▸ What is expected: Print each record exactly as it appears, but drop the images.

▸ Source data:
************
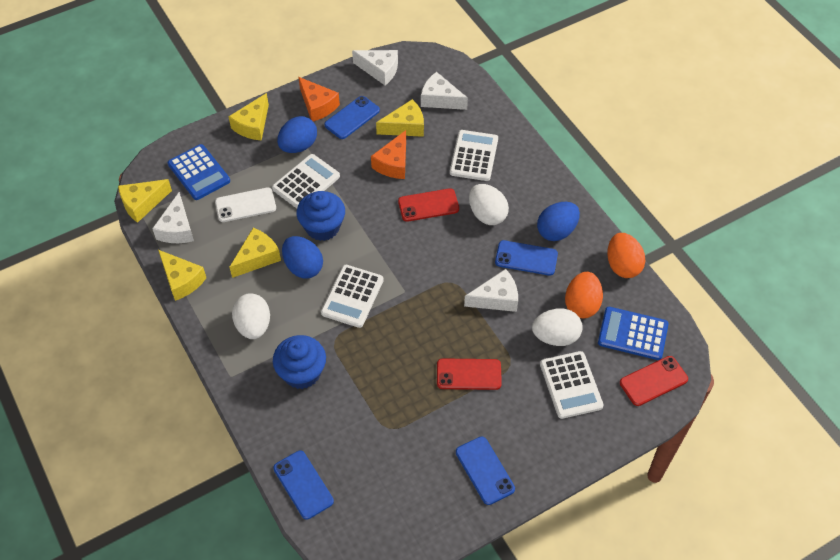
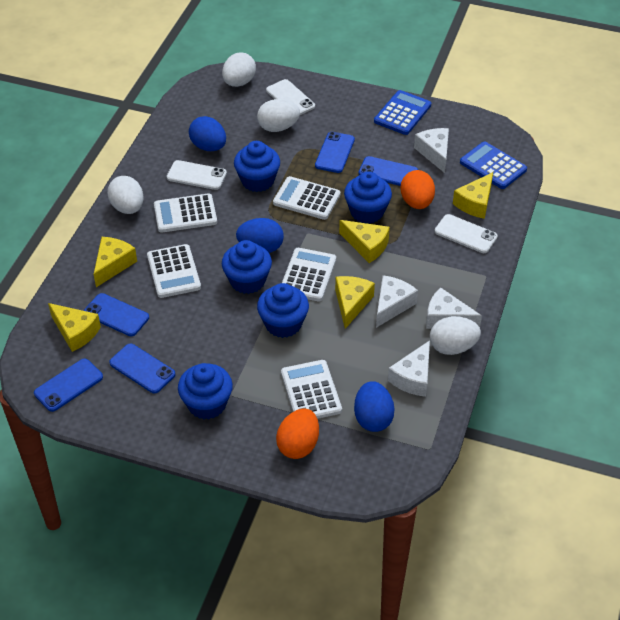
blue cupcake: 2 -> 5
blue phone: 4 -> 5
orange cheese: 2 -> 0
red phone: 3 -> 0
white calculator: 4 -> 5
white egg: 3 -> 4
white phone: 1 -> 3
************
▸ Answer section:
blue cupcake: 2 -> 5
blue phone: 4 -> 5
orange cheese: 2 -> 0
red phone: 3 -> 0
white calculator: 4 -> 5
white egg: 3 -> 4
white phone: 1 -> 3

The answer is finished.